> INFORMATION PROVIDED:
··········

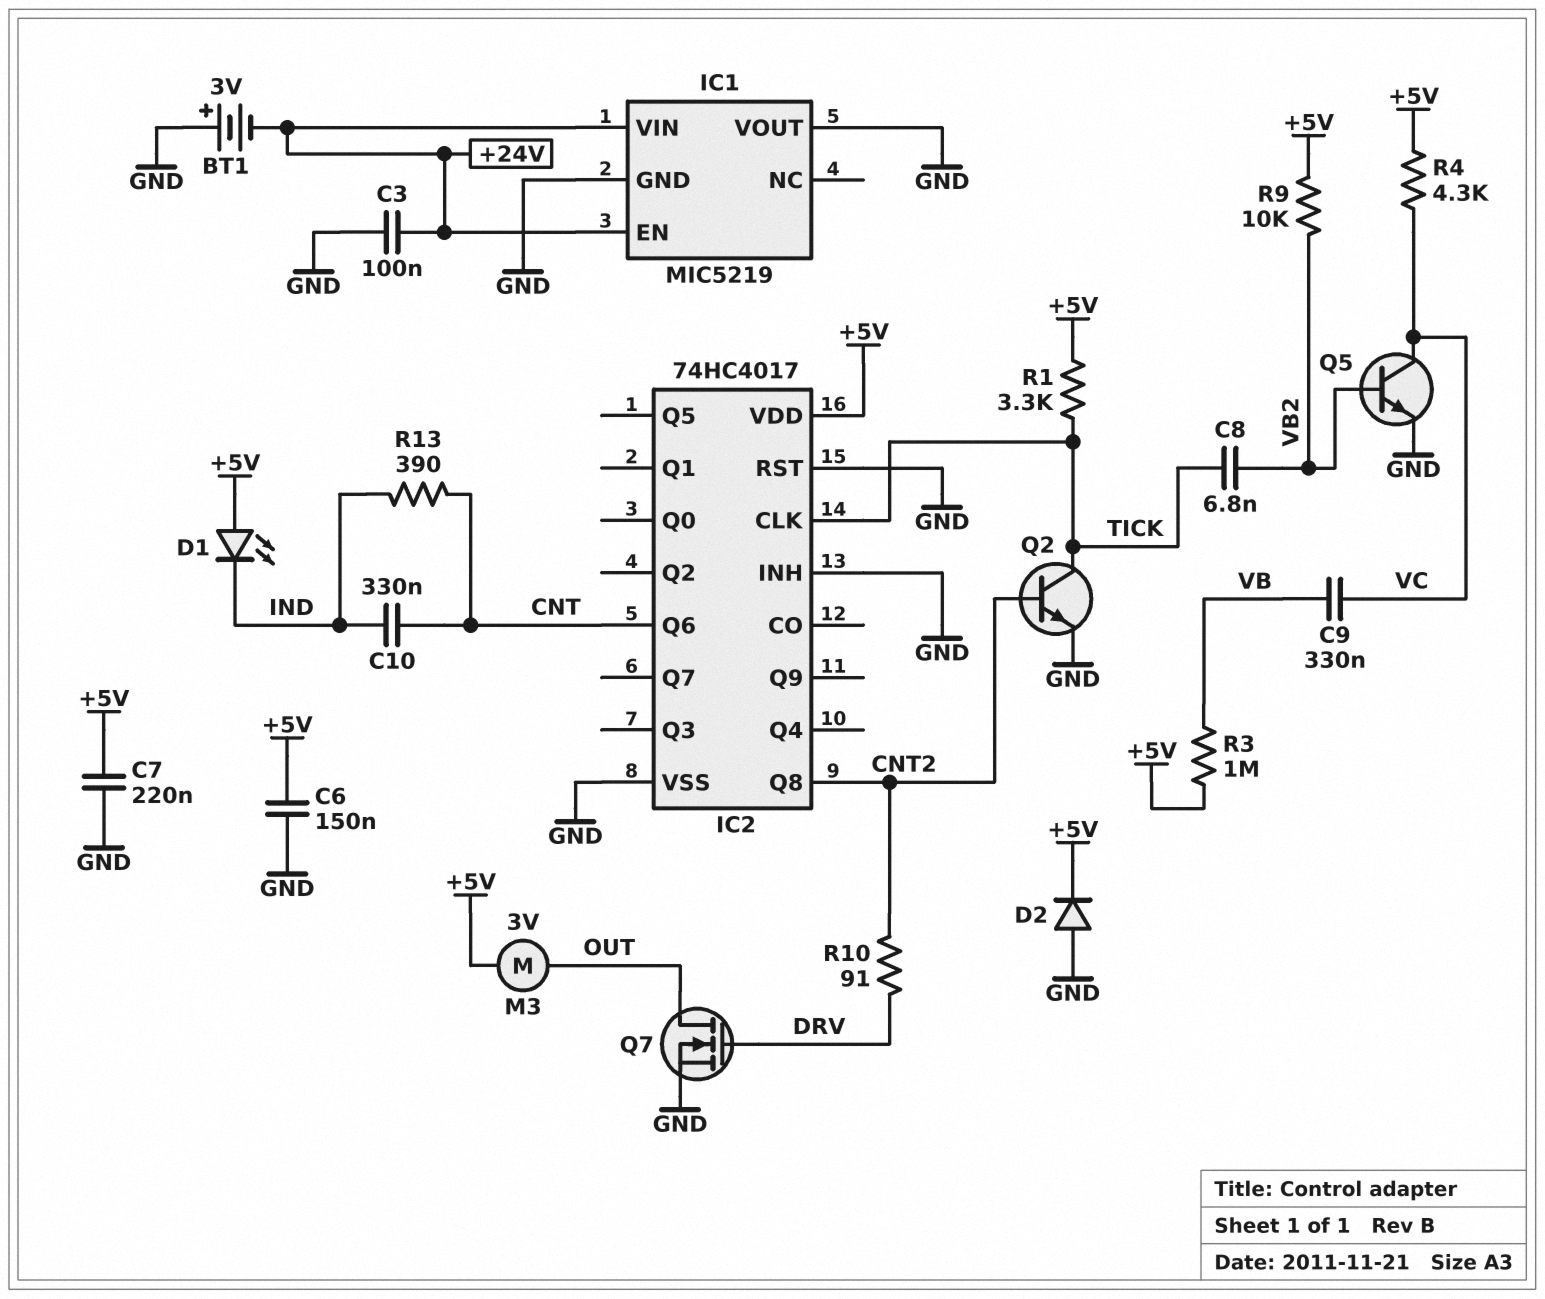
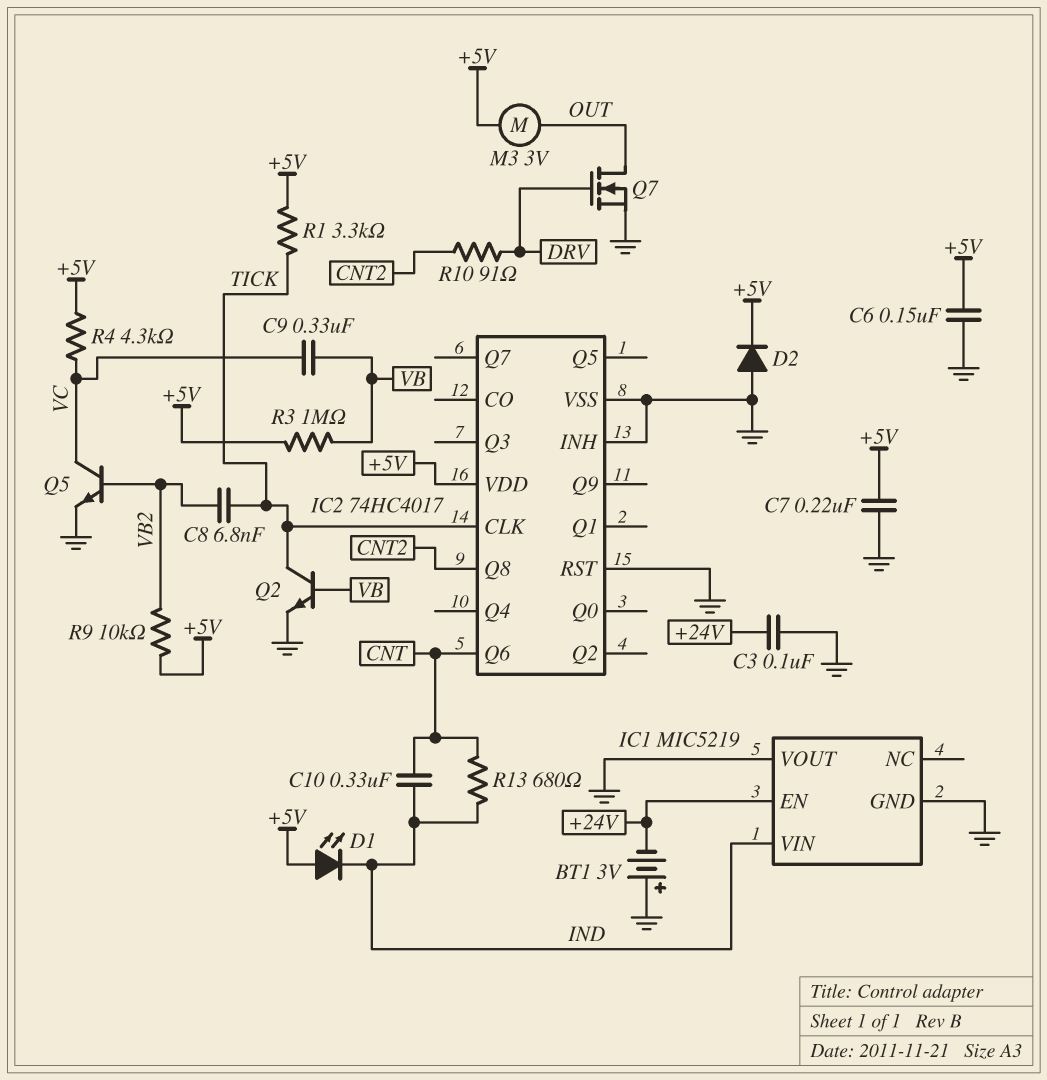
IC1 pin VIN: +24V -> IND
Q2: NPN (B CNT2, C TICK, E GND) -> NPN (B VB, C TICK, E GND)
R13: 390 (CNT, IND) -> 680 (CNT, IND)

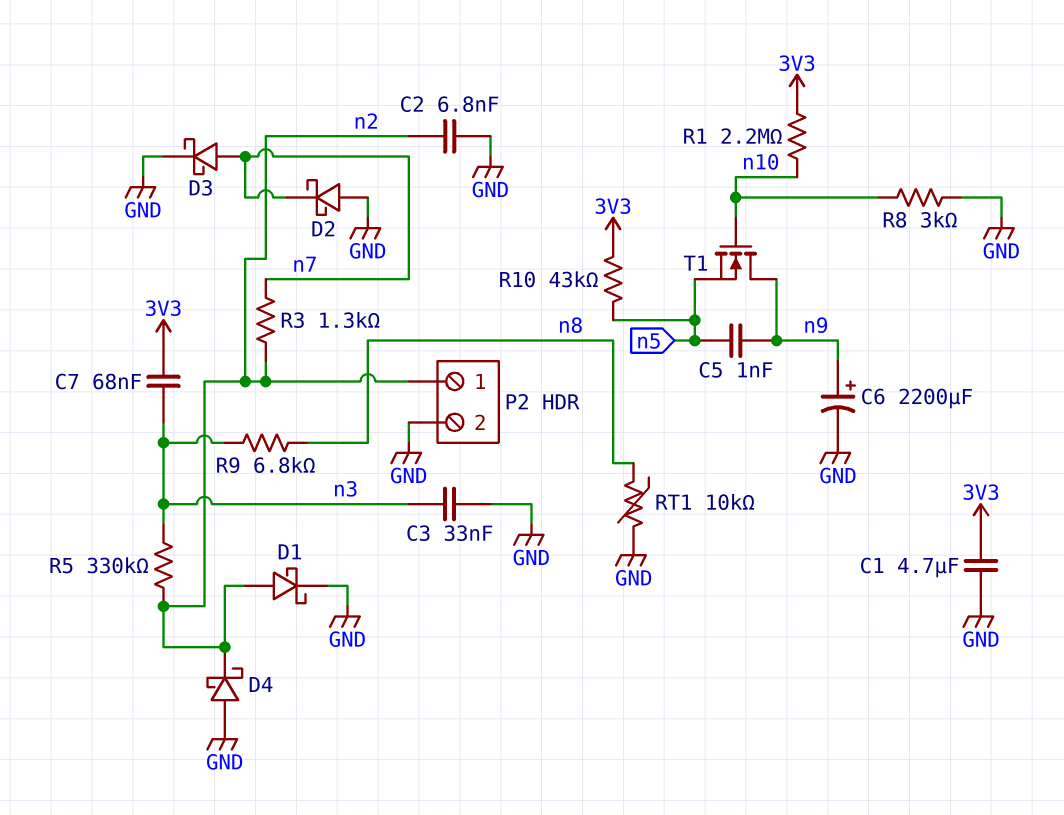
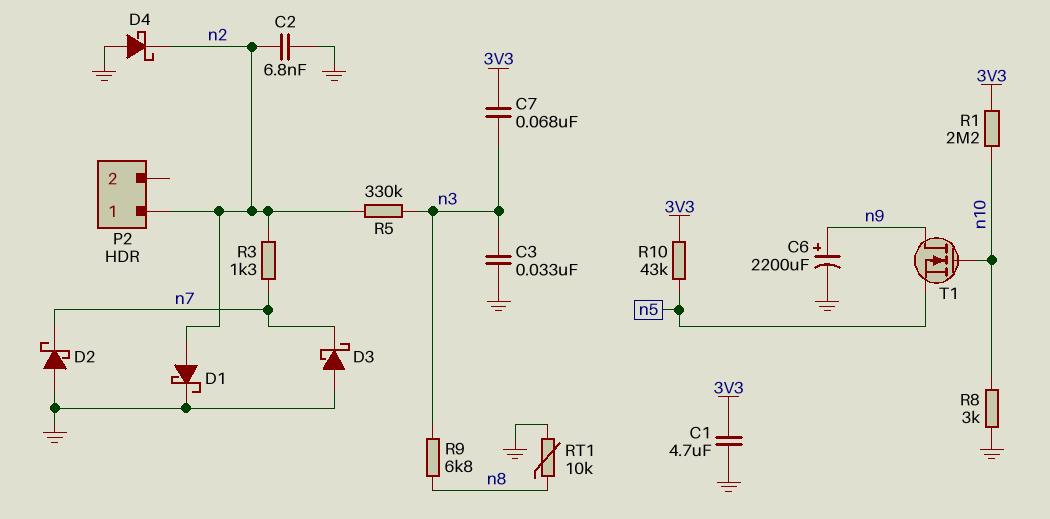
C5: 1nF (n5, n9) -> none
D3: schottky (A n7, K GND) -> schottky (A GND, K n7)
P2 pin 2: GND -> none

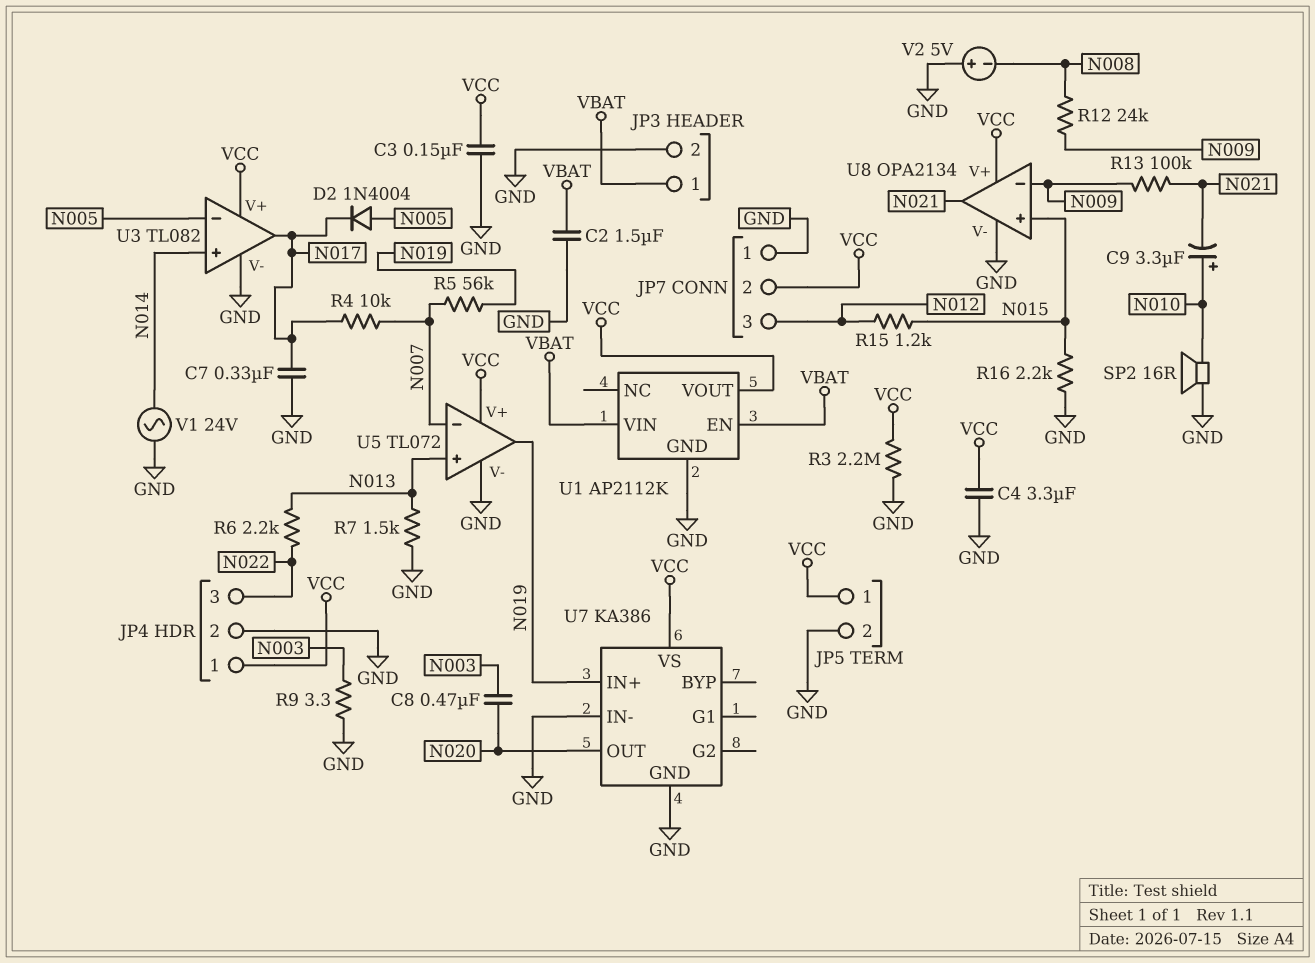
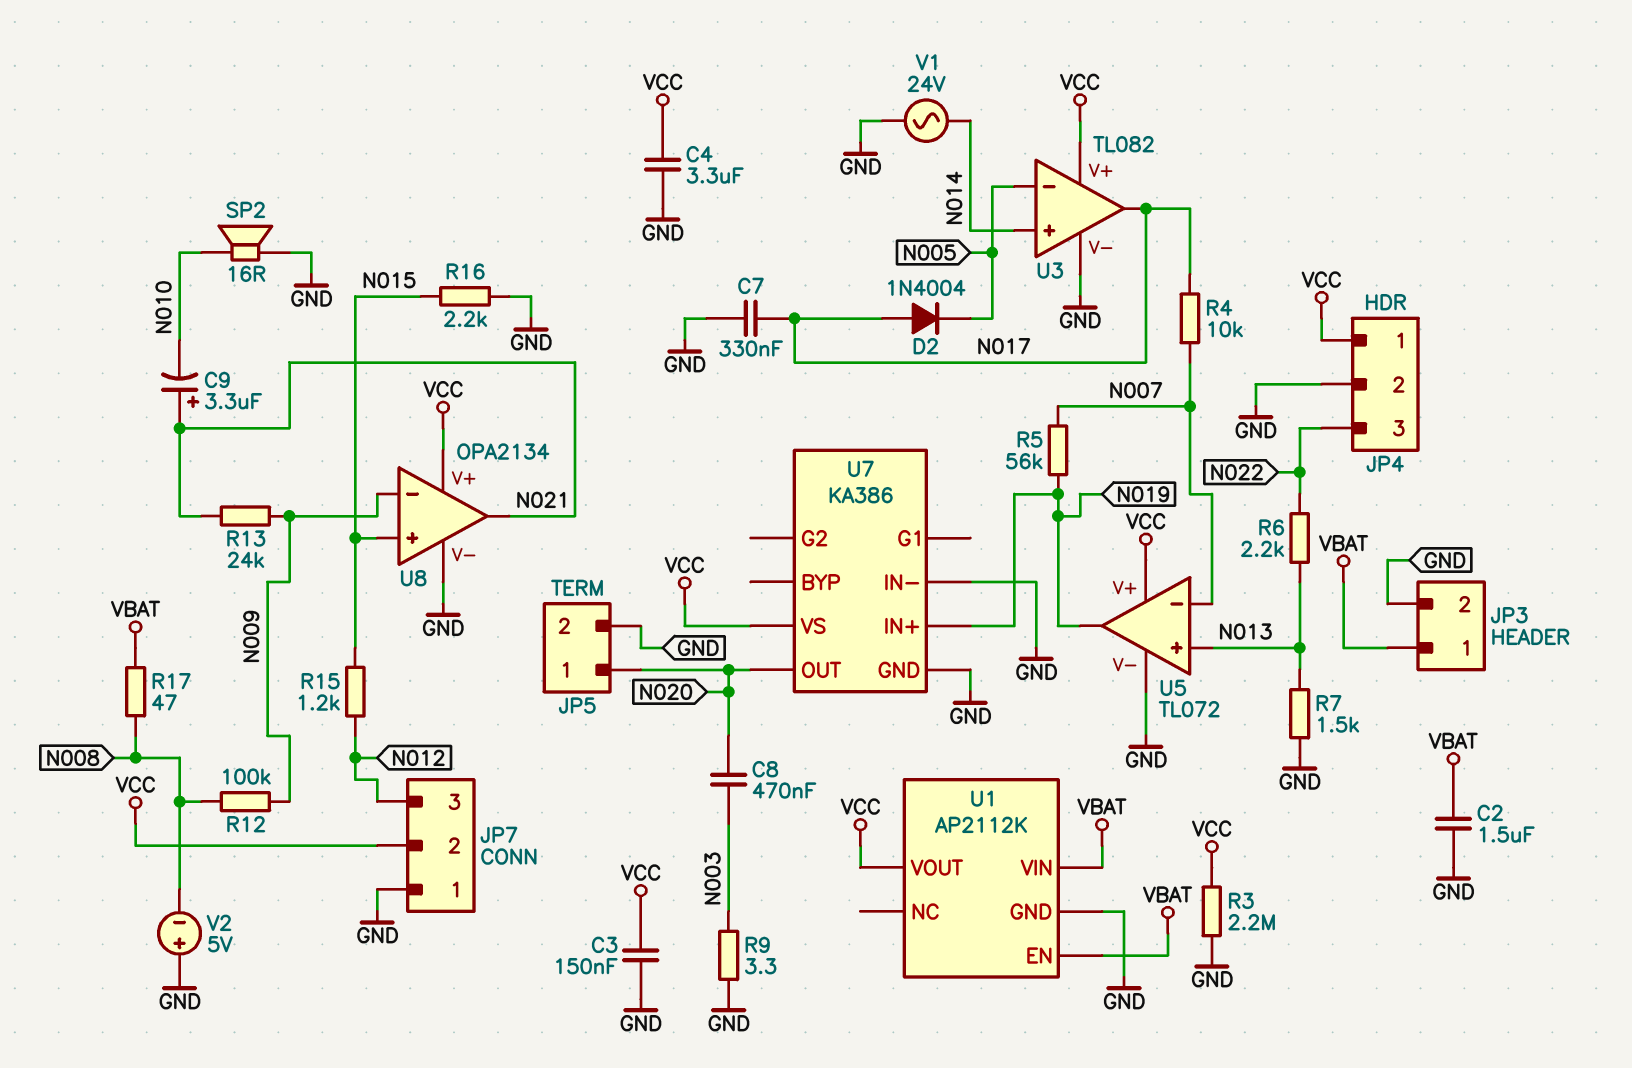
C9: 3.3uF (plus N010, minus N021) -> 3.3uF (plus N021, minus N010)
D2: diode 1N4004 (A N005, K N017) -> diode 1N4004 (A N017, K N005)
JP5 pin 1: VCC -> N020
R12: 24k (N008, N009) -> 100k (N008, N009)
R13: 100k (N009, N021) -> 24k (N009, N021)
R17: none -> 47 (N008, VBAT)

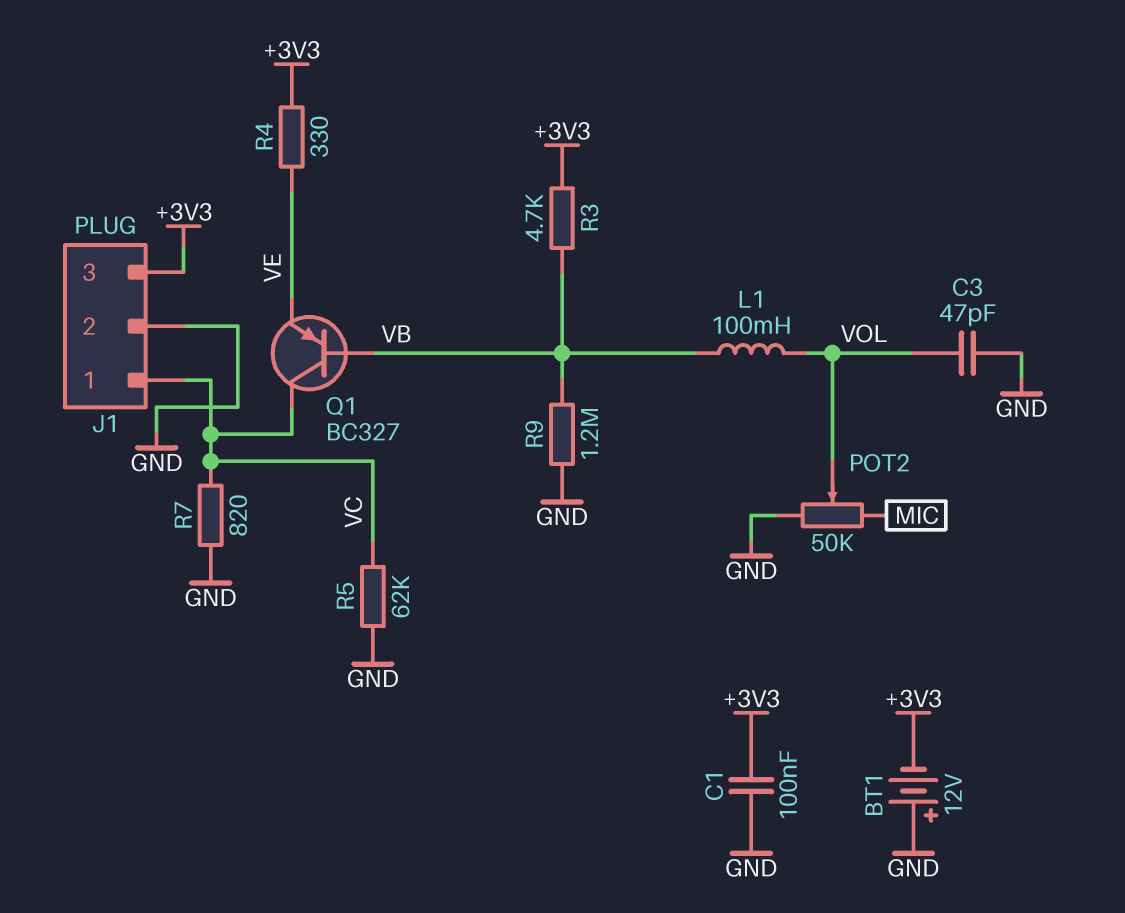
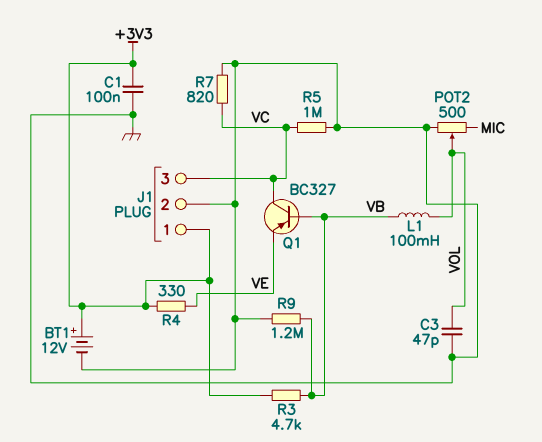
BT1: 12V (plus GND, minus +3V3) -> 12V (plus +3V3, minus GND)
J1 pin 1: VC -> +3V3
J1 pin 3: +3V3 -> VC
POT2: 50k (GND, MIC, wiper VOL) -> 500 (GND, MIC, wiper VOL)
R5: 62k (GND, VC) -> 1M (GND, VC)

··········

> WHAT TO PRODUCE:
Show all of the lines above in which "none" is present.

> EXERCISE RESULT:
C5: 1nF (n5, n9) -> none
P2 pin 2: GND -> none
R17: none -> 47 (N008, VBAT)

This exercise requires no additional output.